Your instructions: The entries must be retyped exactly, down to the last line.

Dataset entries:
--------------------------------
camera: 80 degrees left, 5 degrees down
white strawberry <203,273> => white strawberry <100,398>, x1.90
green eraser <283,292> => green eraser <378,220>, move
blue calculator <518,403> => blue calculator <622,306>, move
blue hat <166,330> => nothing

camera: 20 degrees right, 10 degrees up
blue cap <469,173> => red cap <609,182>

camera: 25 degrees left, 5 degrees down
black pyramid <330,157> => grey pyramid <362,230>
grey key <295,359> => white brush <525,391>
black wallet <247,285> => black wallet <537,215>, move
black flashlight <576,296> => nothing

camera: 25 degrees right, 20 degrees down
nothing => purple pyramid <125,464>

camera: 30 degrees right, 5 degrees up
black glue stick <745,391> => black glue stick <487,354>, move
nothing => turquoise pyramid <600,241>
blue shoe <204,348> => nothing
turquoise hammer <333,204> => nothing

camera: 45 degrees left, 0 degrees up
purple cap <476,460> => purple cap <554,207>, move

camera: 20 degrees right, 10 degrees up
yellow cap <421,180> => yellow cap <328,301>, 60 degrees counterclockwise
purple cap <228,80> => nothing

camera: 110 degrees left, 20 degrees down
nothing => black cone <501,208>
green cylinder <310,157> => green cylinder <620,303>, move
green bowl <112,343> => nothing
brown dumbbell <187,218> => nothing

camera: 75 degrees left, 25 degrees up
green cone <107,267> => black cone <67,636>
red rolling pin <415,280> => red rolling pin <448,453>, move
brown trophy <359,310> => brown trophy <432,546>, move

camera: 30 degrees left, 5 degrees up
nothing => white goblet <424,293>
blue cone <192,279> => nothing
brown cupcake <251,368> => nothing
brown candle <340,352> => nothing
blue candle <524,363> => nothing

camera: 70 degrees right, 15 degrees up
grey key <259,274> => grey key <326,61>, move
--------------------------------
Solution:
camera: 80 degrees left, 5 degrees down
white strawberry <203,273> => white strawberry <100,398>, x1.90
green eraser <283,292> => green eraser <378,220>, move
blue calculator <518,403> => blue calculator <622,306>, move
blue hat <166,330> => nothing

camera: 20 degrees right, 10 degrees up
blue cap <469,173> => red cap <609,182>

camera: 25 degrees left, 5 degrees down
black pyramid <330,157> => grey pyramid <362,230>
grey key <295,359> => white brush <525,391>
black wallet <247,285> => black wallet <537,215>, move
black flashlight <576,296> => nothing

camera: 25 degrees right, 20 degrees down
nothing => purple pyramid <125,464>

camera: 30 degrees right, 5 degrees up
black glue stick <745,391> => black glue stick <487,354>, move
nothing => turquoise pyramid <600,241>
blue shoe <204,348> => nothing
turquoise hammer <333,204> => nothing

camera: 45 degrees left, 0 degrees up
purple cap <476,460> => purple cap <554,207>, move

camera: 20 degrees right, 10 degrees up
yellow cap <421,180> => yellow cap <328,301>, 60 degrees counterclockwise
purple cap <228,80> => nothing

camera: 110 degrees left, 20 degrees down
nothing => black cone <501,208>
green cylinder <310,157> => green cylinder <620,303>, move
green bowl <112,343> => nothing
brown dumbbell <187,218> => nothing

camera: 75 degrees left, 25 degrees up
green cone <107,267> => black cone <67,636>
red rolling pin <415,280> => red rolling pin <448,453>, move
brown trophy <359,310> => brown trophy <432,546>, move

camera: 30 degrees left, 5 degrees up
nothing => white goblet <424,293>
blue cone <192,279> => nothing
brown cupcake <251,368> => nothing
brown candle <340,352> => nothing
blue candle <524,363> => nothing

camera: 70 degrees right, 15 degrees up
grey key <259,274> => grey key <326,61>, move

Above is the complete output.